Requirement:
Hunt for the word "green" across the entries below, copying each line that holds it.

Start of Block

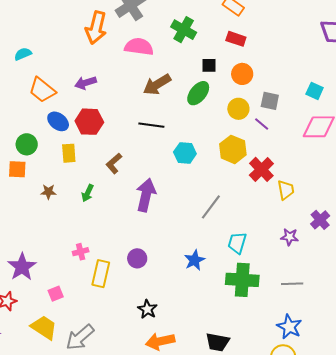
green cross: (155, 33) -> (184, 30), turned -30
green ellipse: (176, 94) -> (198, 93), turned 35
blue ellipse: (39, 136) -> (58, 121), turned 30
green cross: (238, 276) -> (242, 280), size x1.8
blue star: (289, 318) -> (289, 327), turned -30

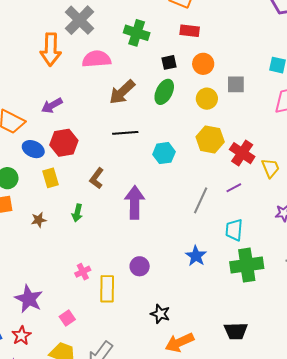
purple line: (262, 124) -> (234, 188), moved, turned -56

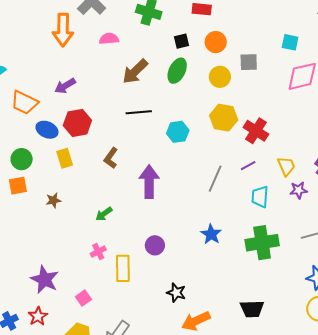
pink semicircle: (97, 59) -> (109, 39), size x0.7
yellow trapezoid: (270, 168) -> (286, 166), moved
green arrow: (77, 213) -> (104, 214), moved, turned 42
cyan trapezoid: (234, 230) -> (260, 197), moved

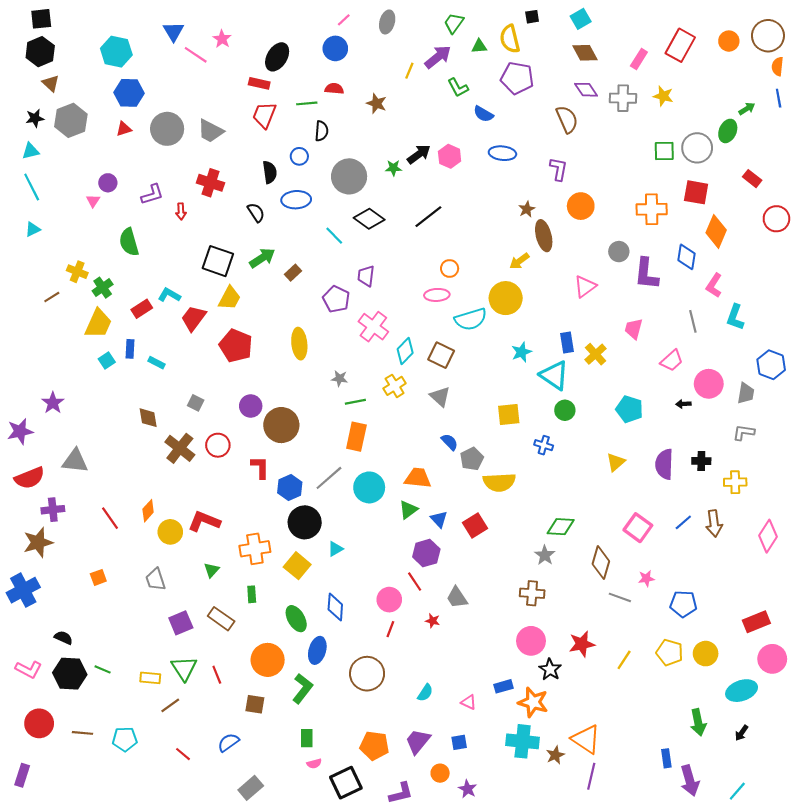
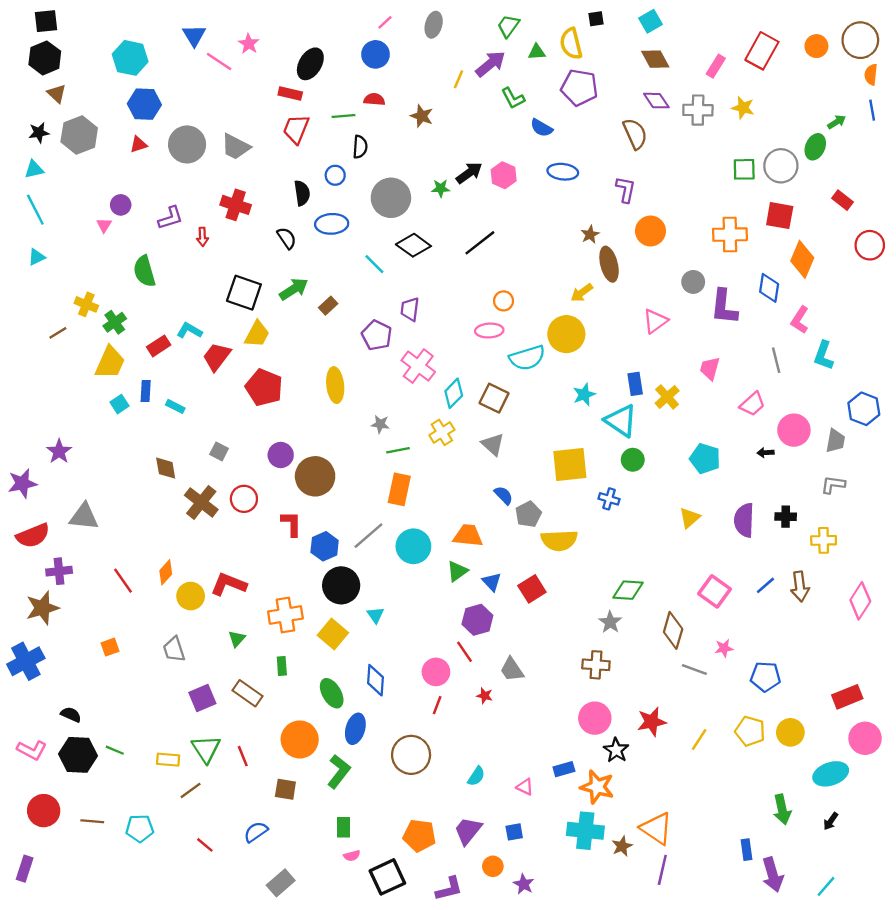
yellow square: (509, 414) -> (570, 464), size x1.4
cyan triangle: (335, 549) -> (376, 615), turned -35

End of Block

Result below:
green cross: (155, 33) -> (184, 30), turned -30
green ellipse: (176, 94) -> (198, 93), turned 35
green cross: (238, 276) -> (242, 280), size x1.8
green arrow: (77, 213) -> (104, 214), moved, turned 42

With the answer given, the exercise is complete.